Dataset records:
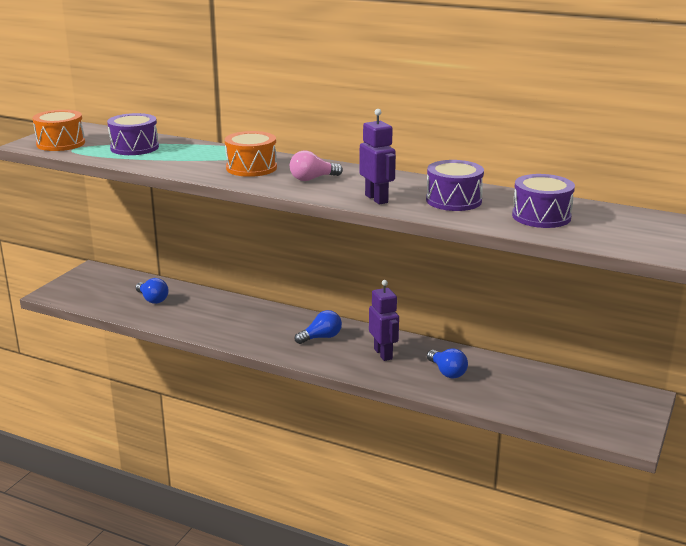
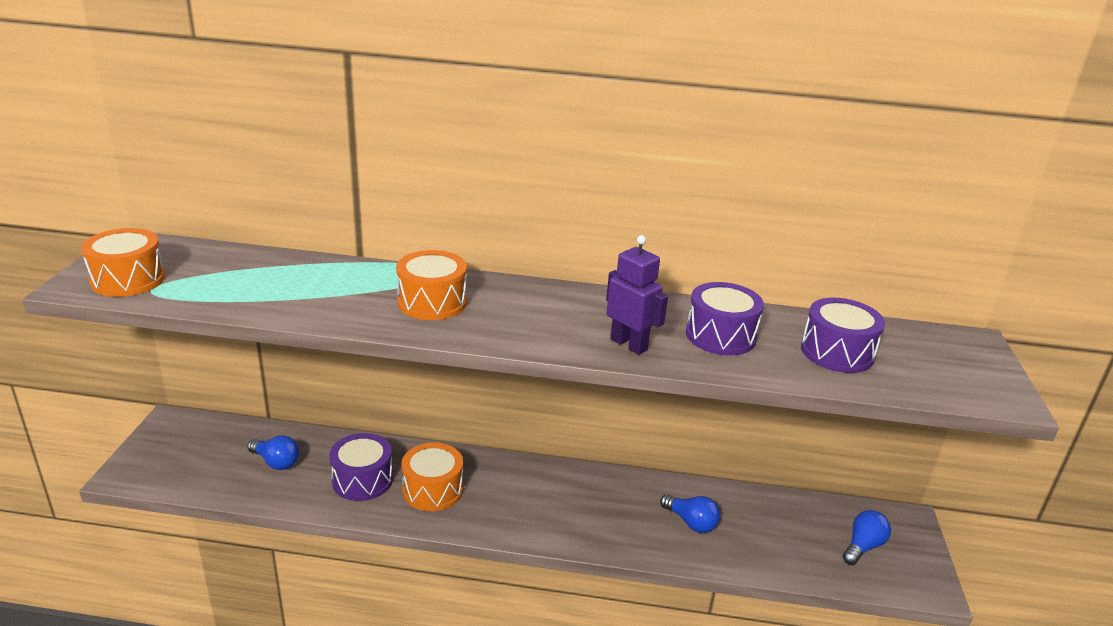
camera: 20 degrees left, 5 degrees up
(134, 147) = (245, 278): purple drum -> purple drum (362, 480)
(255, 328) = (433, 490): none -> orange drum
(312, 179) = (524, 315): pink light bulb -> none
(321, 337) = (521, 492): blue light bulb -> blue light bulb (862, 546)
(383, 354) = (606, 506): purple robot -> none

...

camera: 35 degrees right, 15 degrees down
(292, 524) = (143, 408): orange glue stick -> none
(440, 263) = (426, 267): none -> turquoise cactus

Work to complete: From the listing above, the lines starting with the one that has "(255, 328) = (433, 490): none -> orange drum" and running through the one that has "(383, 354) = (606, 506): purple robot -> none" should be copied exactly, ends included.

Solved problem:
(255, 328) = (433, 490): none -> orange drum
(312, 179) = (524, 315): pink light bulb -> none
(321, 337) = (521, 492): blue light bulb -> blue light bulb (862, 546)
(383, 354) = (606, 506): purple robot -> none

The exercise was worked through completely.